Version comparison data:
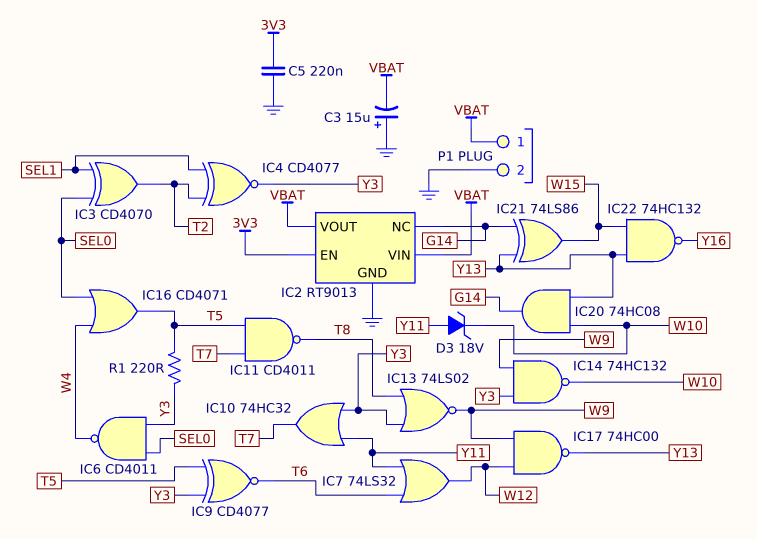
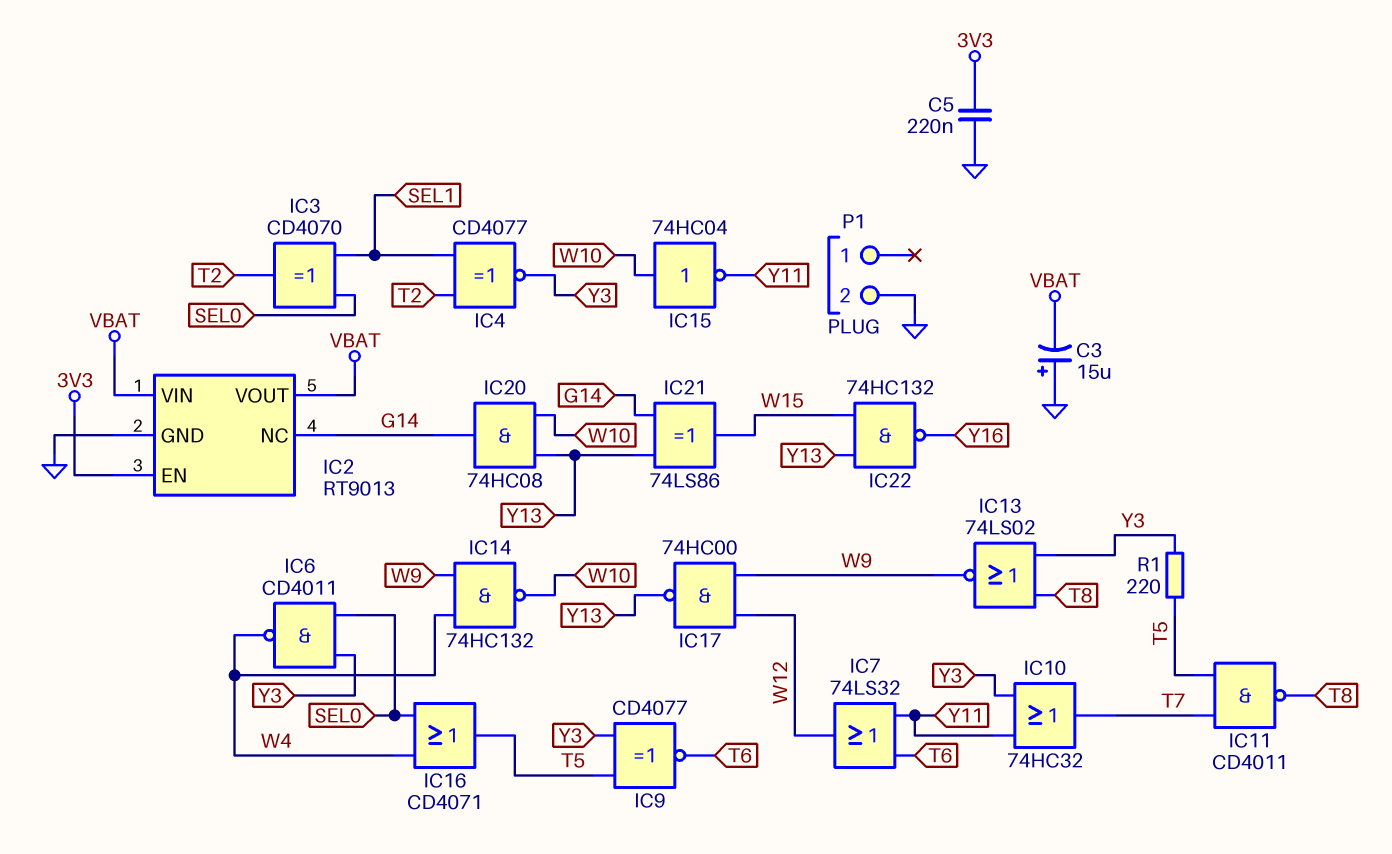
D3: zener 18V (A Y11, K W10) -> none
IC14: NAND 74HC132 (in W9, in Y3, out W10) -> NAND 74HC132 (in W4, in W9, out W10)
IC15: none -> NOT 74HC04 (in W10, out Y11)
P1 pin 1: VBAT -> none

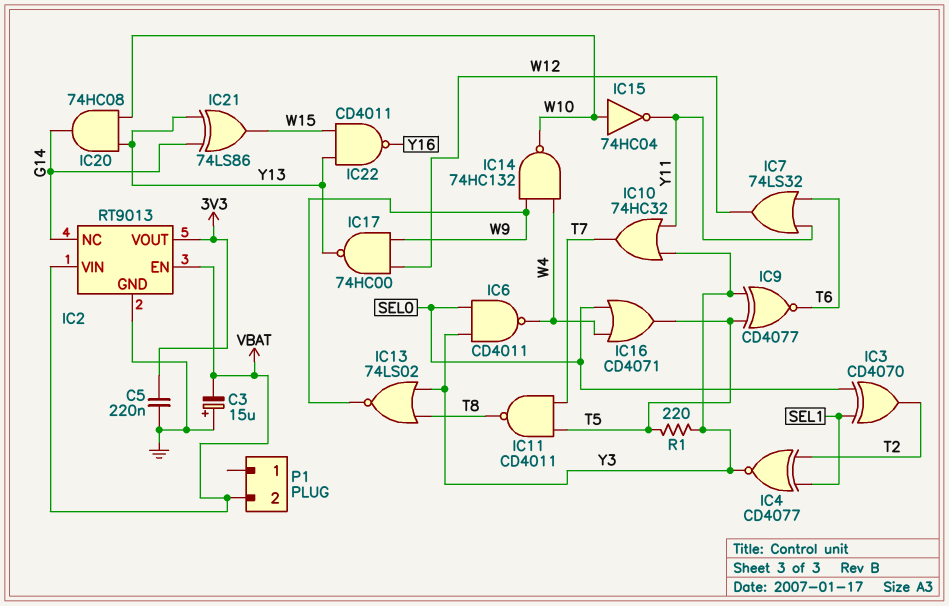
IC2 pin EN: 3V3 -> VBAT
IC2 pin VOUT: VBAT -> 3V3
IC22: NAND 74HC132 (in W15, in Y13, out Y16) -> NAND CD4011 (in W15, in Y13, out Y16)
P1 pin 2: GND -> VBAT

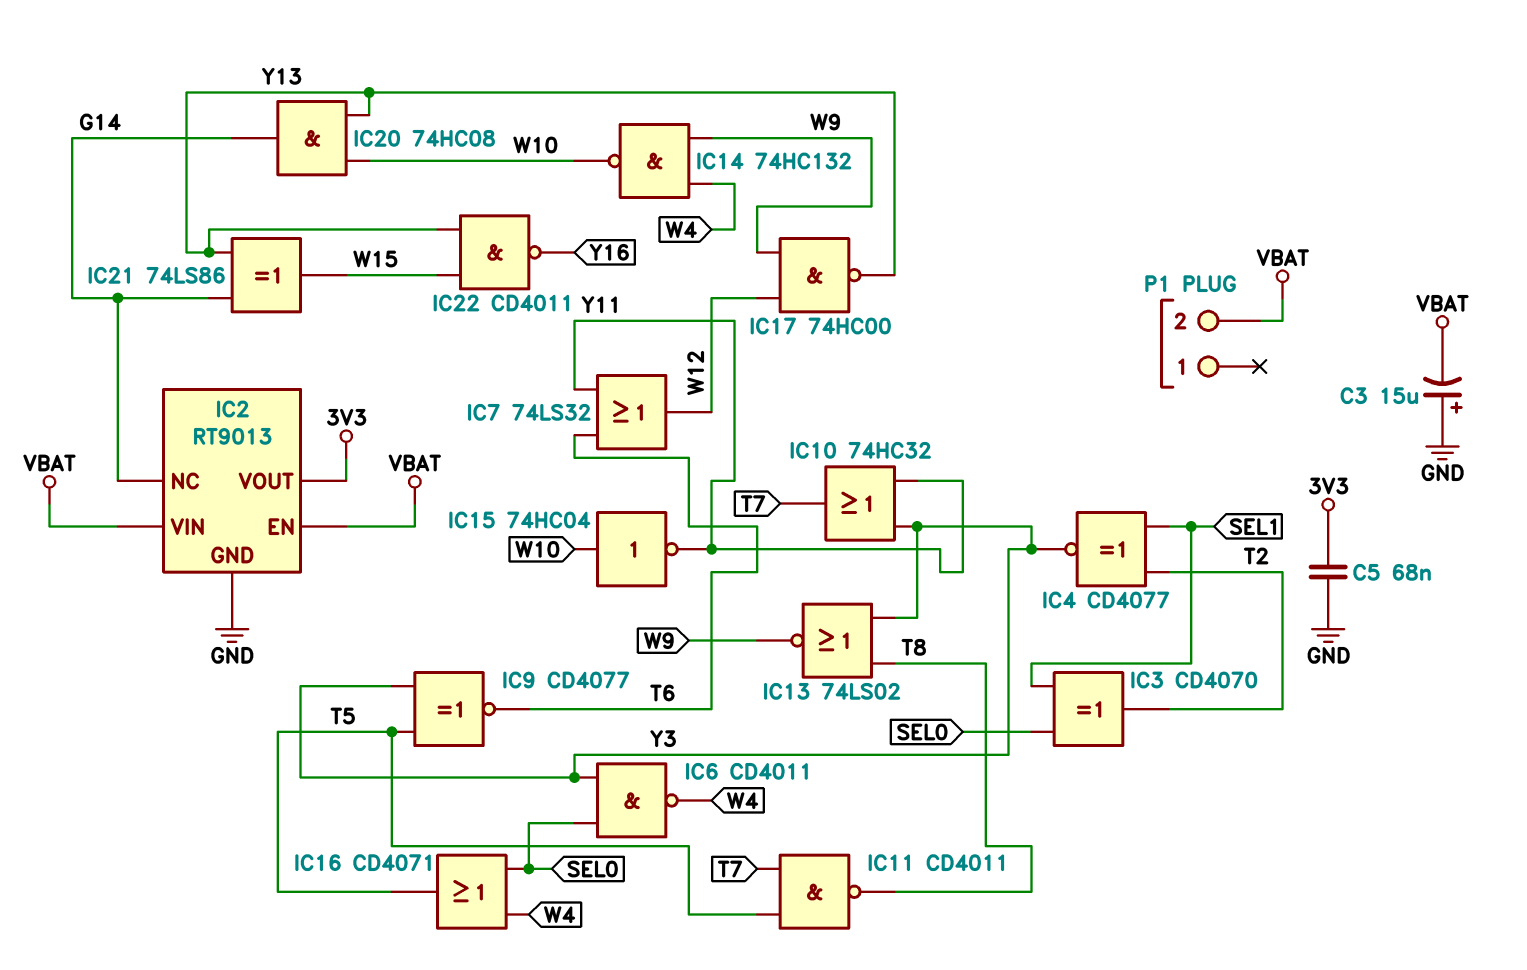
C5: 220nF (3V3, GND) -> 68nF (3V3, GND)
R1: 220 (T5, Y3) -> none

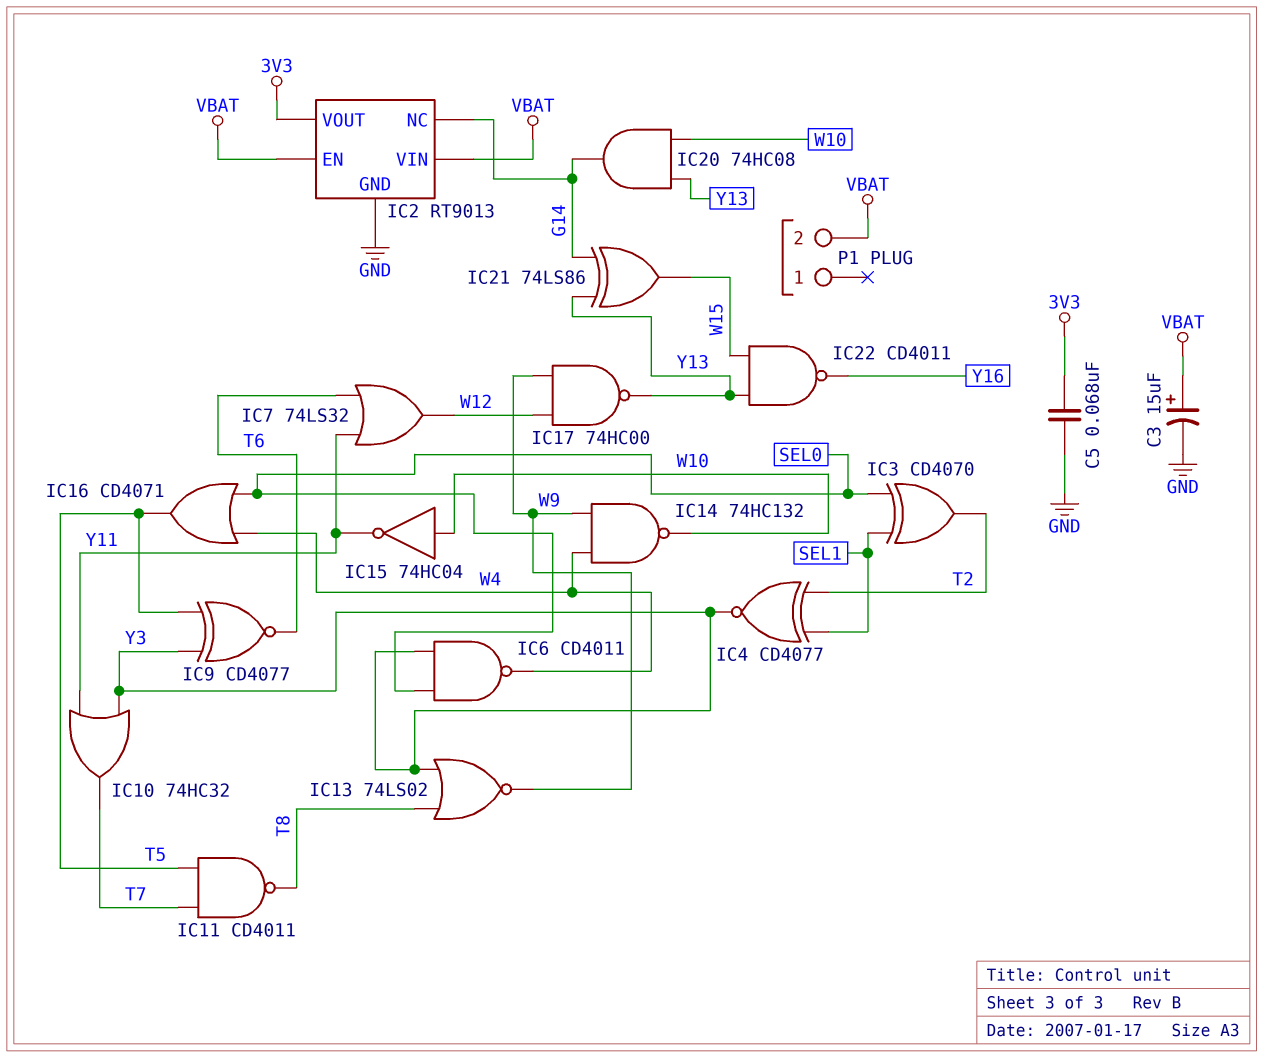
C3: 15uF (plus GND, minus VBAT) -> 15uF (plus VBAT, minus GND)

▸ **What is required**:
Would you give again, exactly, the lines in the data above that run from the line containing "P1 pin 1: VBAT -> none" to the line containing "R1: 220 (T5, Y3) -> none"? Include both ends and no pictures.

▸ **Result of this task**:
P1 pin 1: VBAT -> none

IC2 pin EN: 3V3 -> VBAT
IC2 pin VOUT: VBAT -> 3V3
IC22: NAND 74HC132 (in W15, in Y13, out Y16) -> NAND CD4011 (in W15, in Y13, out Y16)
P1 pin 2: GND -> VBAT

C5: 220nF (3V3, GND) -> 68nF (3V3, GND)
R1: 220 (T5, Y3) -> none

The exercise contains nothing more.